WHAT TO DO: Return all lines from the listing below that include the word "switch".

DATA SHOWN:

○ ○ ○ ○ ○

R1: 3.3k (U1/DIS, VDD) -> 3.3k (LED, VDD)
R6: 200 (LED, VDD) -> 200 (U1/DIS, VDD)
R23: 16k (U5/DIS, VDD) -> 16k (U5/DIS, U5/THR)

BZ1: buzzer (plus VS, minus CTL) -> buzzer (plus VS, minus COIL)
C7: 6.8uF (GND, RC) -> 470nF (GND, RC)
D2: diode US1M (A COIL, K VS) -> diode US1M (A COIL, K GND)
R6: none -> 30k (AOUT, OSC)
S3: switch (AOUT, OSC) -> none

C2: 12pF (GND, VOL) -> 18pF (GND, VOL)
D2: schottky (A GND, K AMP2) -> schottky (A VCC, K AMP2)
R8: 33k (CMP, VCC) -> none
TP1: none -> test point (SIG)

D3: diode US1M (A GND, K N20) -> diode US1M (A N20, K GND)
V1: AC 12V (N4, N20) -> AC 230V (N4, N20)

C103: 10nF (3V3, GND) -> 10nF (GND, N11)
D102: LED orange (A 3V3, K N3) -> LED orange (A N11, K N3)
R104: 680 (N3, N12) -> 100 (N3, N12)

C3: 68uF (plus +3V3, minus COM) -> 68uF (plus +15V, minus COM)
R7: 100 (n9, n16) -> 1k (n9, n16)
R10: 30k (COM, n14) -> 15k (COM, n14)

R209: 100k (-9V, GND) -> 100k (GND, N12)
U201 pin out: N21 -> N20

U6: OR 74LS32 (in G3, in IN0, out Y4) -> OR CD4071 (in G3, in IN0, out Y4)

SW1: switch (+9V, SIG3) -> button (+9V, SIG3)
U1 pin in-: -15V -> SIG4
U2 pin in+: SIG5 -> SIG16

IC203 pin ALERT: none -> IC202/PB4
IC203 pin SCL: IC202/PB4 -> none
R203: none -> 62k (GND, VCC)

○ ○ ○ ○ ○

SOLUTION BELOW:
S3: switch (AOUT, OSC) -> none
SW1: switch (+9V, SIG3) -> button (+9V, SIG3)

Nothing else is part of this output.